**Try it:**
Convert the records below into a Markdown table with the columns Number and Record line, beginning at the start of the records and stopping after the line that contains "Locate an element". Give one numbered row per line, and skip blank lines and pictures.
-- Records shown follows --
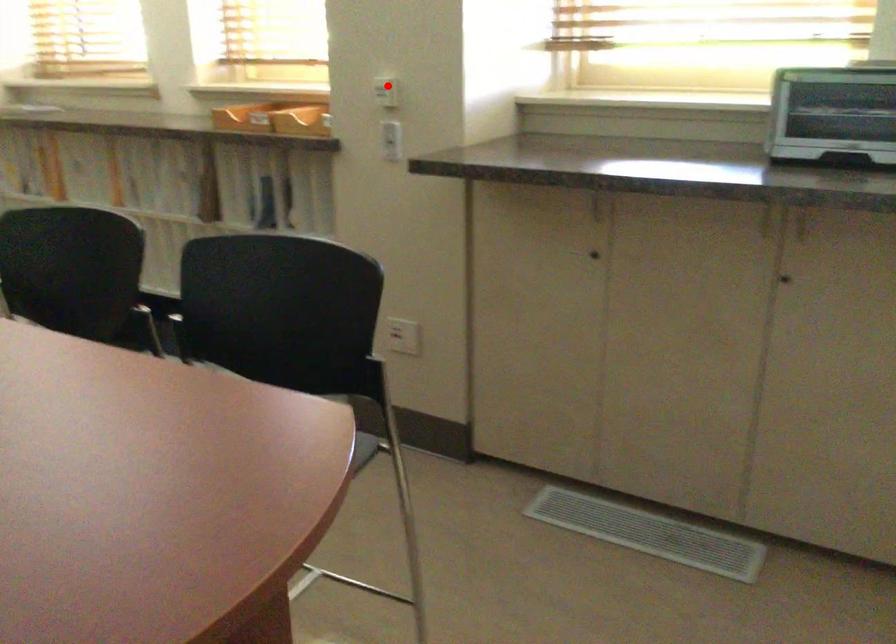
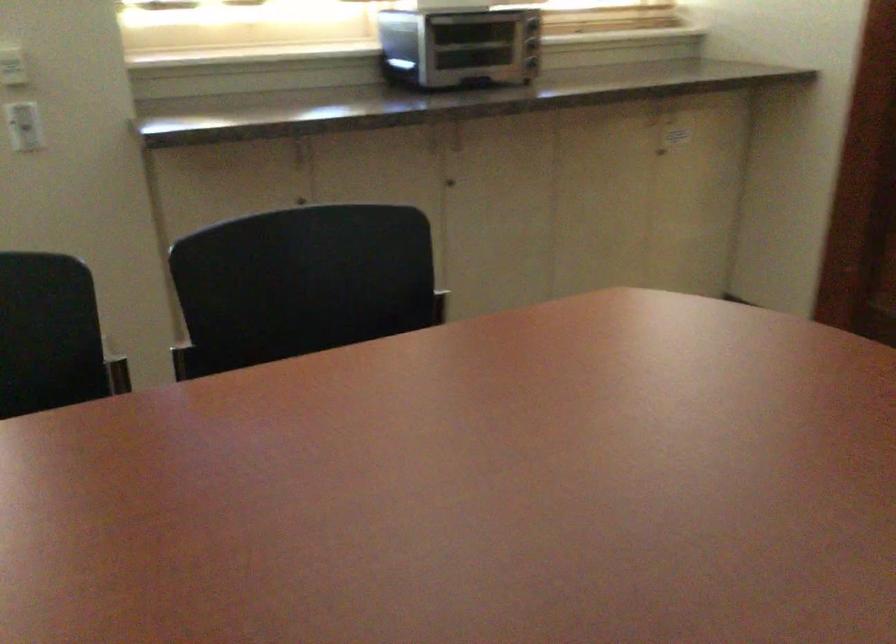
Find the pixel in the second image that matches the highlighted location in the first image.

(11, 62)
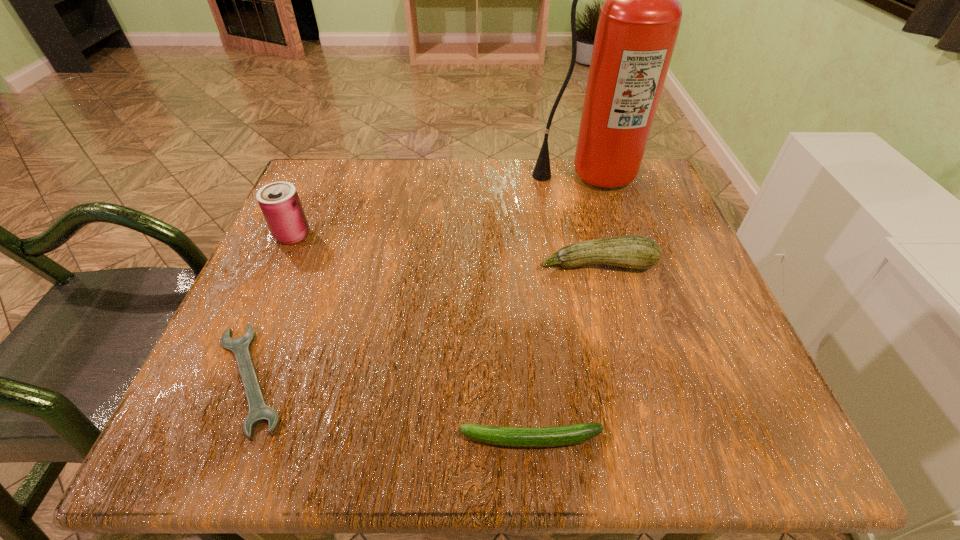
Identify the location of the farthest object. (639, 21).

What are the coordinates of `fire extinguisher` in the screenshot? It's located at (639, 21).

At what (x,y) coordinates should I click in order to perform the action: click on the second tallest object. Please return your answer as a coordinate pair (x, y). This screenshot has width=960, height=540. Looking at the image, I should click on (279, 202).

This screenshot has height=540, width=960. What are the coordinates of `can` in the screenshot? It's located at (279, 202).

Locate an element on the screen. the taller zucchini is located at coordinates (638, 252).

Where is `the farther zucchini`? The image size is (960, 540). the farther zucchini is located at coordinates (638, 252).

This screenshot has height=540, width=960. I want to click on the second shortest object, so click(x=554, y=436).

Identify the location of the nearer zucchini. coord(554,436).

Find the location of a particular element. the shortest object is located at coordinates (259, 412).

Find the location of a particular element. The image size is (960, 540). vacant region located 0.320m on the instruction side of the fire extinguisher is located at coordinates (626, 301).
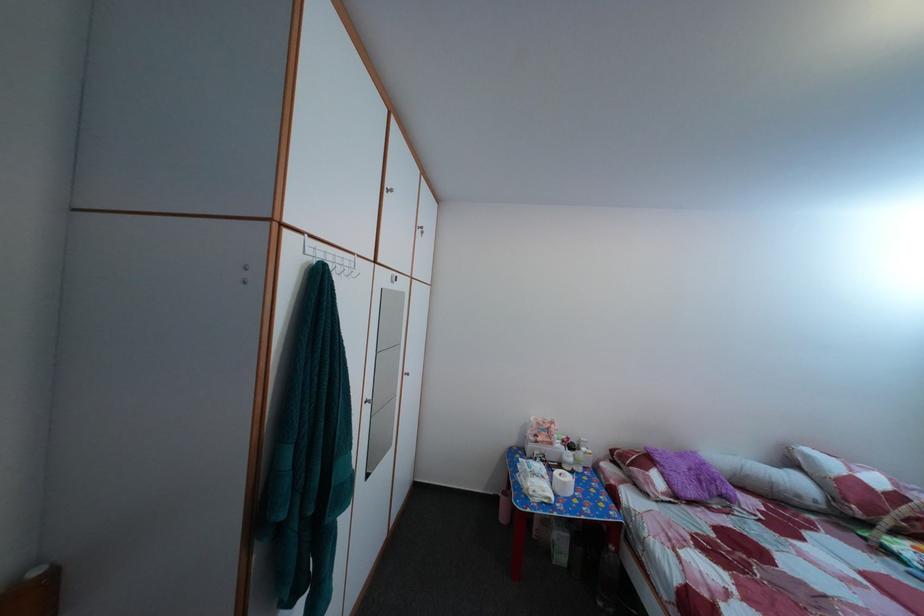
Identify the location of purple fuzzy pillow. The height and width of the screenshot is (616, 924). (690, 476).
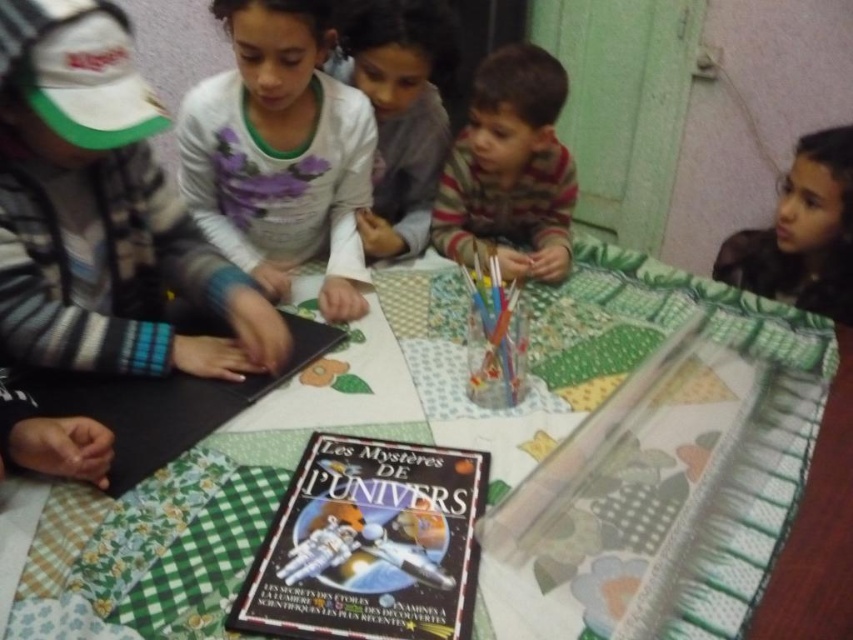
You are standing in front of the table with the colorful tablecloth and want to reach two points on the table. The first point is at coordinate point (128,572) and the second is at point (45,403). Which point is closer to you?

Point (128,572) is closer to the viewer than point (45,403).

You are a teacher observing the children at the green quilted table at center and the hardcover book at lower left. From your perspective, which object is positioned to the left?

The hardcover book at lower left is positioned to the left of the green quilted table at center.

You are a teacher observing the children at the table. You notice the hardcover book at lower left and the smooth brown hair at upper right. Which object is wider?

The hardcover book at lower left might be wider than smooth brown hair at upper right.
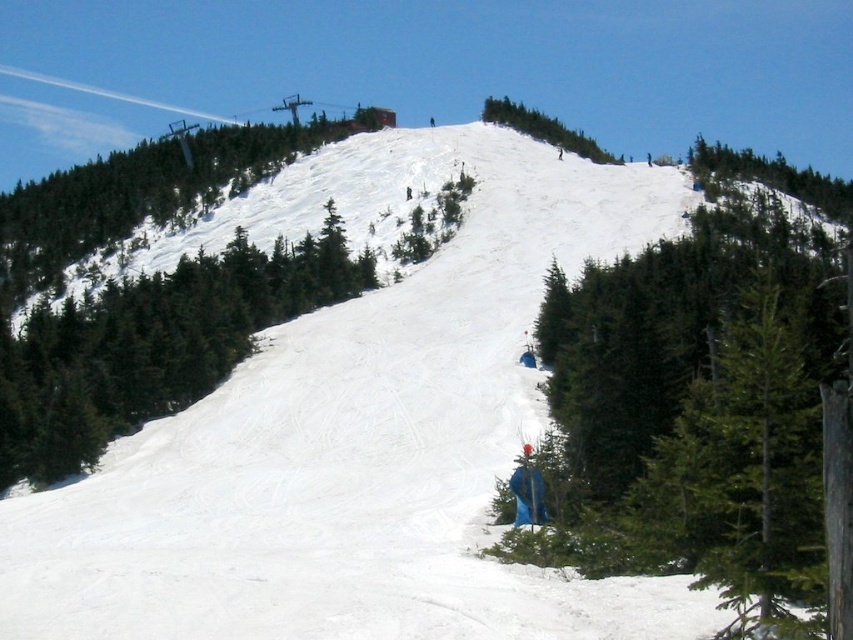
Does point (54, 476) lie in front of point (84, 211)?

That is True.

Can you confirm if green matte tree at center is wider than green textured tree at upper left?

No, green matte tree at center is not wider than green textured tree at upper left.

The width and height of the screenshot is (853, 640). Identify the location of green matte tree at center. (154, 346).

Does point (782, 504) lie behind point (593, 148)?

No.

Is green matte tree at lower right closer to camera compared to green textured tree at upper center?

Yes, green matte tree at lower right is in front of green textured tree at upper center.

Between point (677, 291) and point (534, 109), which one is positioned behind?

Point (534, 109)

What are the coordinates of `green matte tree at lower right` in the screenshot? It's located at (706, 413).

In the scene shown: Can you confirm if green matte tree at lower right is bigger than green matte tree at center?

Yes.

Who is higher up, green matte tree at lower right or green matte tree at center?

green matte tree at lower right is higher up.

Which is in front, point (560, 444) or point (234, 276)?

Point (560, 444) is more forward.

Identify the location of green matte tree at lower right. This screenshot has height=640, width=853. (706, 413).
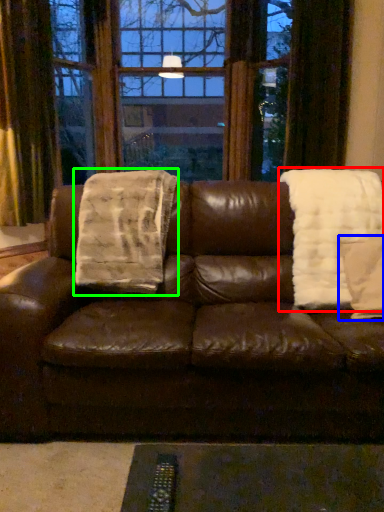
Question: Based on their relative distances, which object is farther from blanket (highlighted by a red box)? Choose from throw pillow (highlighted by a blue box) and blanket (highlighted by a green box).

Choices:
 (A) throw pillow
 (B) blanket

Answer: (B)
-- Records shown concluded --
**Output for this task:**
| Number | Record line |
|---|---|
| 1 | Find the pixel in the second image that matches the highlighted location in the first image. |
| 2 | (11, 62) |
| 3 | Identify the location of the farthest object. (639, 21). |
| 4 | What are the coordinates of `fire extinguisher` in the screenshot? It's located at (639, 21). |
| 5 | At what (x,y) coordinates should I click in order to perform the action: click on the second tallest object. Please return your answer as a coordinate pair (x, y). This screenshot has width=960, height=540. Looking at the image, I should click on (279, 202). |
| 6 | This screenshot has height=540, width=960. What are the coordinates of `can` in the screenshot? It's located at (279, 202). |
| 7 | Locate an element on the screen. the taller zucchini is located at coordinates (638, 252). |